WORK ORDER
Every record must be copied out exactly.

### LISTED RECORDS

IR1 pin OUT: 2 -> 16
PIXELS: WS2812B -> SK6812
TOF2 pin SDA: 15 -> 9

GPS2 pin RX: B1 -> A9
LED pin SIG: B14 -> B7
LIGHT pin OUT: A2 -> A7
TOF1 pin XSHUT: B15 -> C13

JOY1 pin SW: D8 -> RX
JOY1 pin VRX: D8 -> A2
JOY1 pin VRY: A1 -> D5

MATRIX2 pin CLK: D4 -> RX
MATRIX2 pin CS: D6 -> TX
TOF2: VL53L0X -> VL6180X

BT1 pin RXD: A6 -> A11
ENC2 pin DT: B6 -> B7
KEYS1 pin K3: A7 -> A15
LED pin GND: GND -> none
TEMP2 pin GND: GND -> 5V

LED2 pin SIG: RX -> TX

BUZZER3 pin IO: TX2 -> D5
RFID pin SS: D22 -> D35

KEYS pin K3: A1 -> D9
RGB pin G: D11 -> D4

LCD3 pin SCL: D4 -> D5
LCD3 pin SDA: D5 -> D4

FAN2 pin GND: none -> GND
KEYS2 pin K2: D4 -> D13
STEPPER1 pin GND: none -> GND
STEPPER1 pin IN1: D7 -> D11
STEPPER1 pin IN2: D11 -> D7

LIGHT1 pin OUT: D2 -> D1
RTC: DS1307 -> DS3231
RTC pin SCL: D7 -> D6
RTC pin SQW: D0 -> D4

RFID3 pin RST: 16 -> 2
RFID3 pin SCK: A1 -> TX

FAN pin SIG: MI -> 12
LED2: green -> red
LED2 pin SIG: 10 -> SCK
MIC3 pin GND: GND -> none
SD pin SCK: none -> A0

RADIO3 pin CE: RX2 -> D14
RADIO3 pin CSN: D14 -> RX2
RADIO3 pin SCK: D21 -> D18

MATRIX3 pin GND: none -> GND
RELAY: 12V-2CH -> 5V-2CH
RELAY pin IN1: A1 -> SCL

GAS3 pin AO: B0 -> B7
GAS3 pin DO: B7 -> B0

######

PROBLEM SOLUTION
IR1 pin OUT: 2 -> 16
PIXELS: WS2812B -> SK6812
TOF2 pin SDA: 15 -> 9

GPS2 pin RX: B1 -> A9
LED pin SIG: B14 -> B7
LIGHT pin OUT: A2 -> A7
TOF1 pin XSHUT: B15 -> C13

JOY1 pin SW: D8 -> RX
JOY1 pin VRX: D8 -> A2
JOY1 pin VRY: A1 -> D5

MATRIX2 pin CLK: D4 -> RX
MATRIX2 pin CS: D6 -> TX
TOF2: VL53L0X -> VL6180X

BT1 pin RXD: A6 -> A11
ENC2 pin DT: B6 -> B7
KEYS1 pin K3: A7 -> A15
LED pin GND: GND -> none
TEMP2 pin GND: GND -> 5V

LED2 pin SIG: RX -> TX

BUZZER3 pin IO: TX2 -> D5
RFID pin SS: D22 -> D35

KEYS pin K3: A1 -> D9
RGB pin G: D11 -> D4

LCD3 pin SCL: D4 -> D5
LCD3 pin SDA: D5 -> D4

FAN2 pin GND: none -> GND
KEYS2 pin K2: D4 -> D13
STEPPER1 pin GND: none -> GND
STEPPER1 pin IN1: D7 -> D11
STEPPER1 pin IN2: D11 -> D7

LIGHT1 pin OUT: D2 -> D1
RTC: DS1307 -> DS3231
RTC pin SCL: D7 -> D6
RTC pin SQW: D0 -> D4

RFID3 pin RST: 16 -> 2
RFID3 pin SCK: A1 -> TX

FAN pin SIG: MI -> 12
LED2: green -> red
LED2 pin SIG: 10 -> SCK
MIC3 pin GND: GND -> none
SD pin SCK: none -> A0

RADIO3 pin CE: RX2 -> D14
RADIO3 pin CSN: D14 -> RX2
RADIO3 pin SCK: D21 -> D18

MATRIX3 pin GND: none -> GND
RELAY: 12V-2CH -> 5V-2CH
RELAY pin IN1: A1 -> SCL

GAS3 pin AO: B0 -> B7
GAS3 pin DO: B7 -> B0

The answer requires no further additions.